### Task item
Below are entries. Reproduce exactly the lines between the line holding "camera: 90 degrees left, 15 degrees down" and the line holding "(522, 177) = (260, 288): white", inclusive, and only those.

### Data
┄┄┄┄┄┄
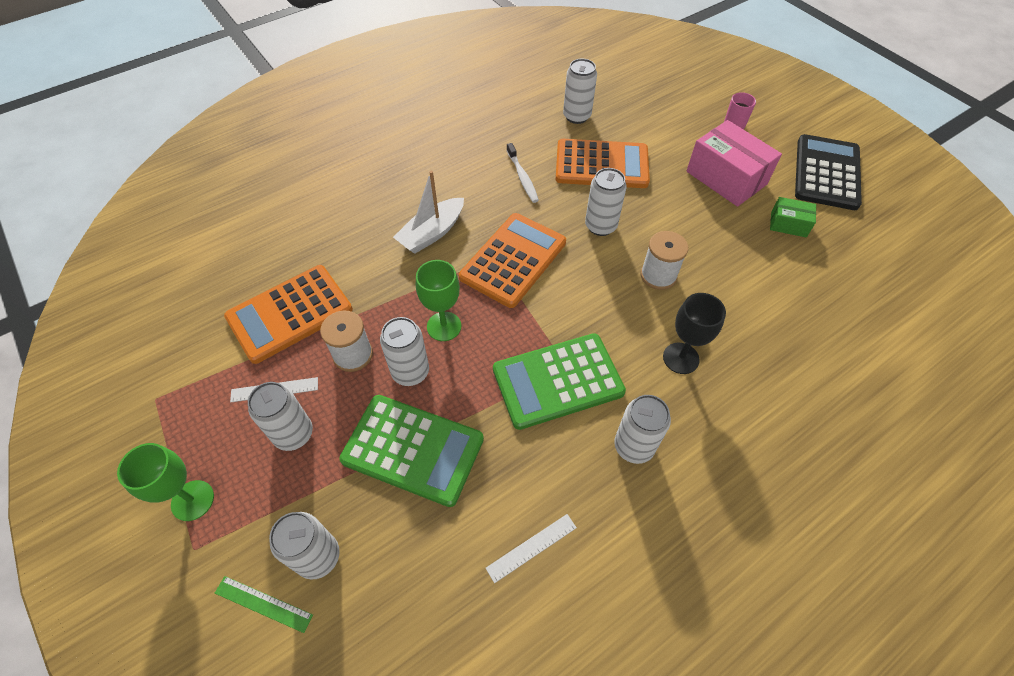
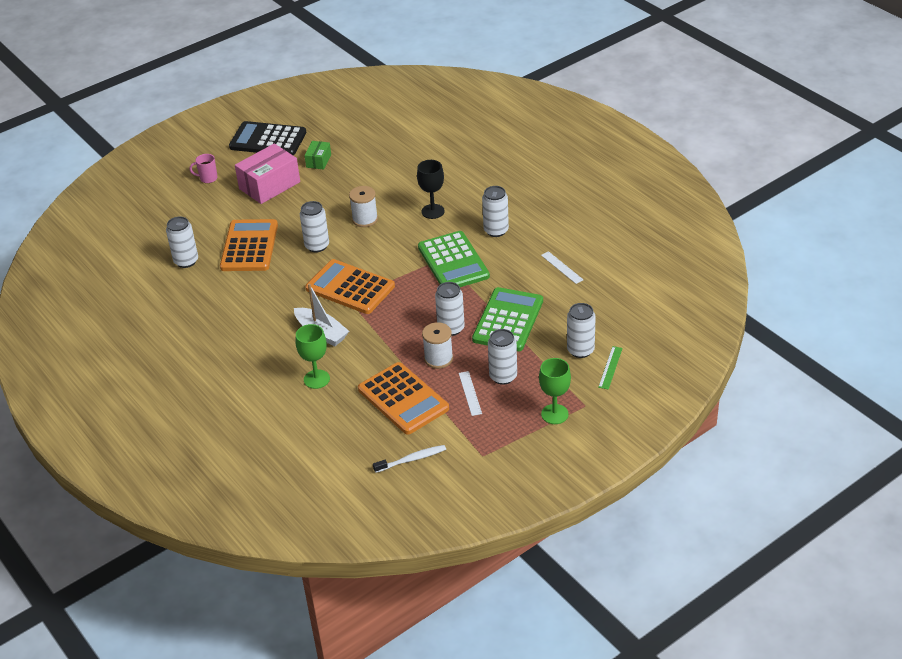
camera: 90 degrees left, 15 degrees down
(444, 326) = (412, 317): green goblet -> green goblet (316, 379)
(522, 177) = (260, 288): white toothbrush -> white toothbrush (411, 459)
┄┄┄┄┄┄
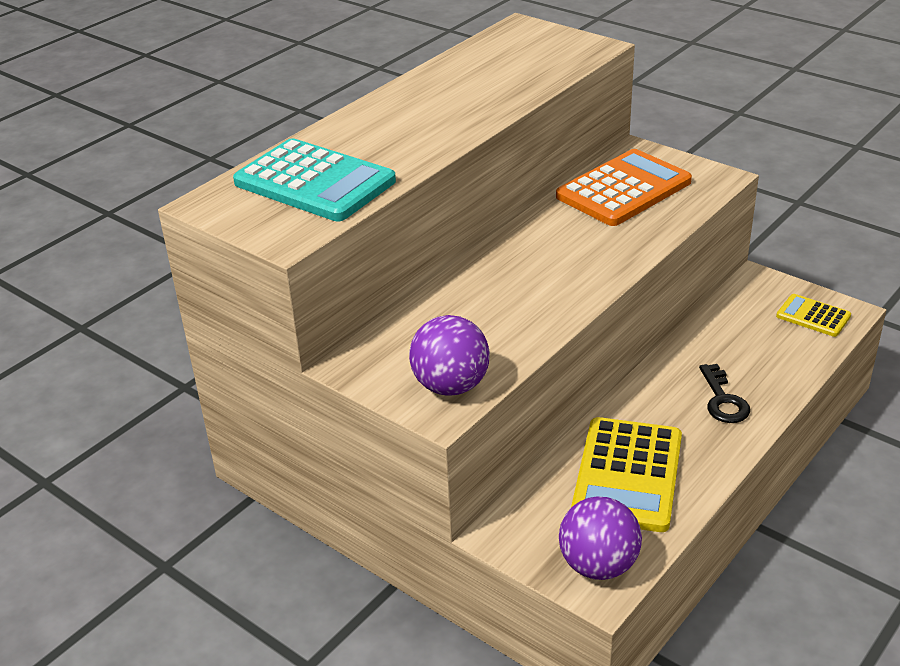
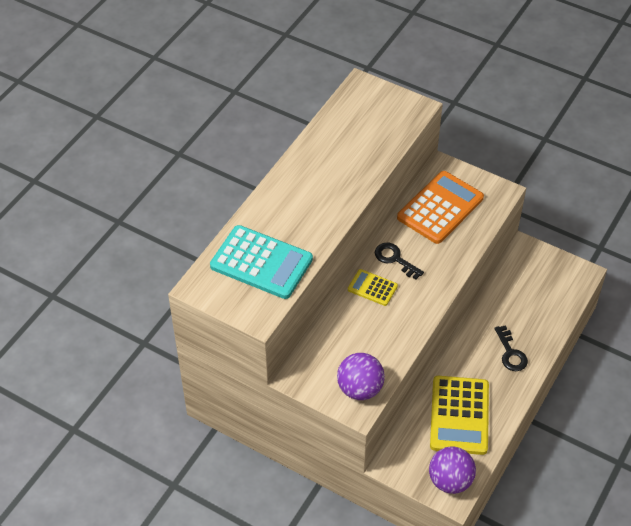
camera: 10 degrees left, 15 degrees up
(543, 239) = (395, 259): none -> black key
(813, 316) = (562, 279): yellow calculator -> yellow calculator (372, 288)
┄┄┄┄┄┄
### Written answer
camera: 90 degrees left, 15 degrees down
(444, 326) = (412, 317): green goblet -> green goblet (316, 379)
(522, 177) = (260, 288): white toothbrush -> white toothbrush (411, 459)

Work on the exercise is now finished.